Extracted records
Content starts
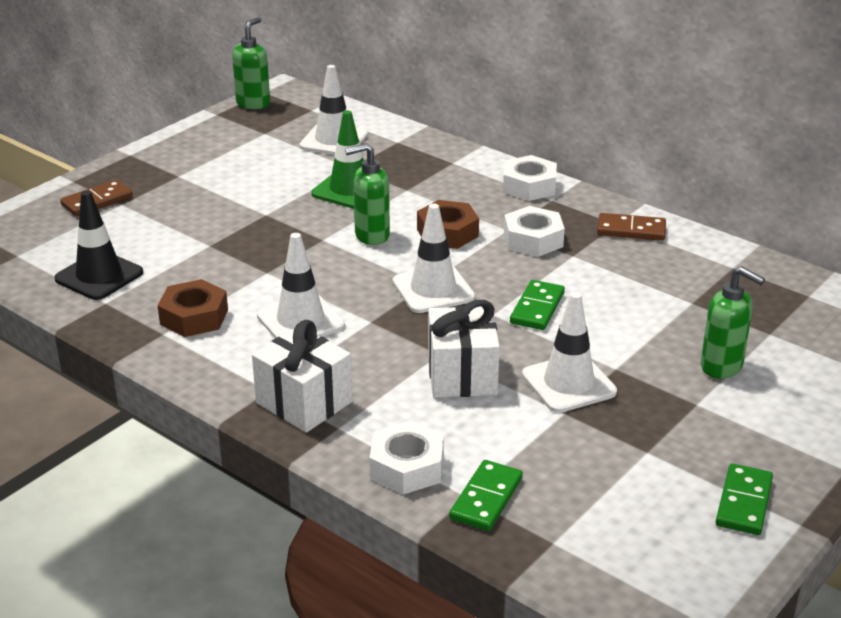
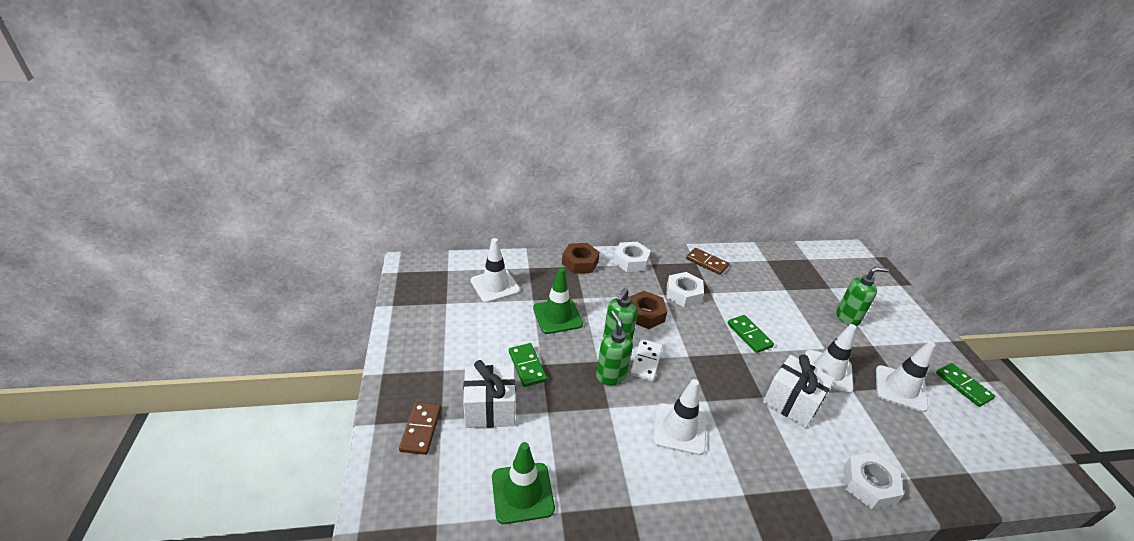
camera: 50 degrees left, 5 degrees up
(99, 276) = (522, 493): black traffic cone -> green traffic cone
(194, 317) = (627, 475): brown nut -> brown nut (580, 262)
(253, 103) = (405, 284): green soap dispenser -> green soap dispenser (610, 376)
(304, 402) = (771, 486): white gift -> white gift (490, 409)
(370, 264) = (646, 361): none -> white domino
(433, 290) = (697, 357): white traffic cone -> white traffic cone (900, 388)
(486, 498) = (917, 472): green domino -> green domino (527, 366)
(631, 230) = (706, 263): brown domino -> brown domino turned 75 degrees clockwise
Content ends
Give every record again exactly, apart from the pictures, which stay out.

• [Finished task]
camera: 50 degrees left, 5 degrees up
(99, 276) = (522, 493): black traffic cone -> green traffic cone
(194, 317) = (627, 475): brown nut -> brown nut (580, 262)
(253, 103) = (405, 284): green soap dispenser -> green soap dispenser (610, 376)
(304, 402) = (771, 486): white gift -> white gift (490, 409)
(370, 264) = (646, 361): none -> white domino
(433, 290) = (697, 357): white traffic cone -> white traffic cone (900, 388)
(486, 498) = (917, 472): green domino -> green domino (527, 366)
(631, 230) = (706, 263): brown domino -> brown domino turned 75 degrees clockwise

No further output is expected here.